┌─ Listed records
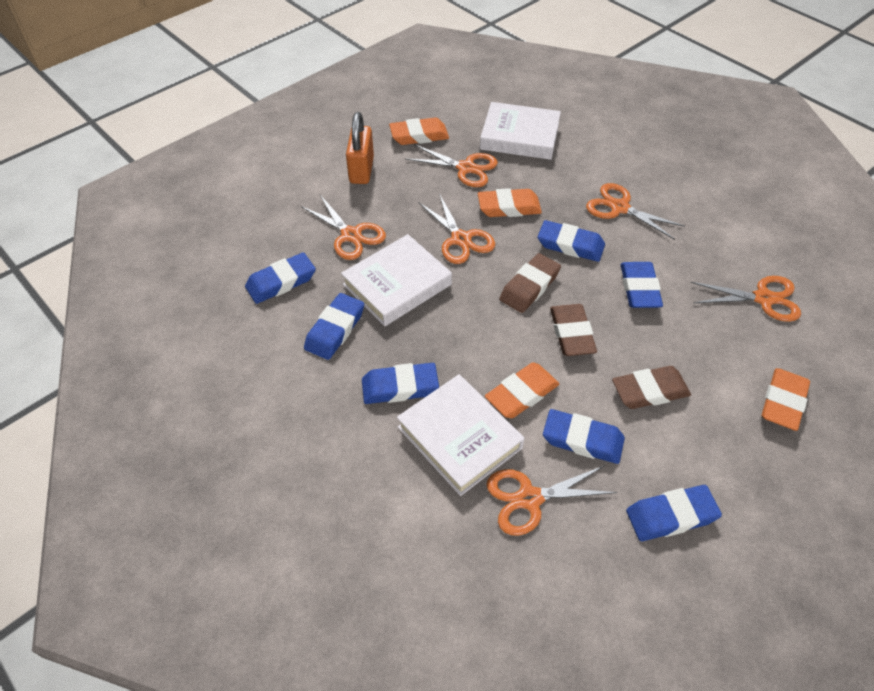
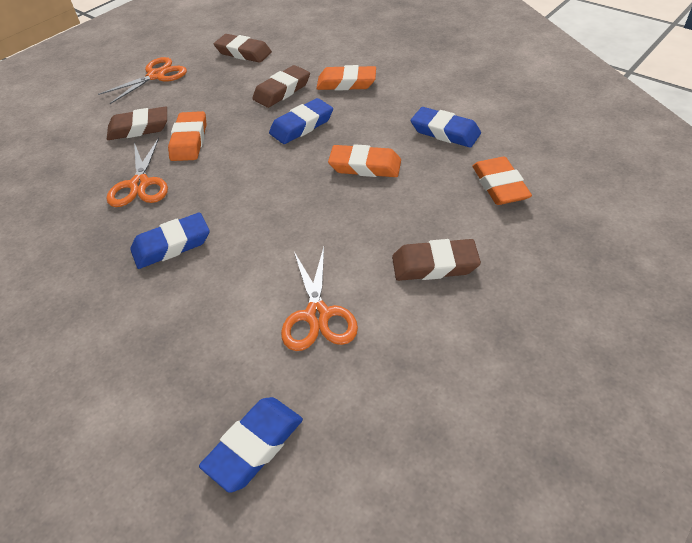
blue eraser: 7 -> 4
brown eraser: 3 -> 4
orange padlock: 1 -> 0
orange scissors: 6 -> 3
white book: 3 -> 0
└─
Try it: Only lines containing the string "orange" are needed. Pull each of them out of the records above.

Solution to this exercise:
orange padlock: 1 -> 0
orange scissors: 6 -> 3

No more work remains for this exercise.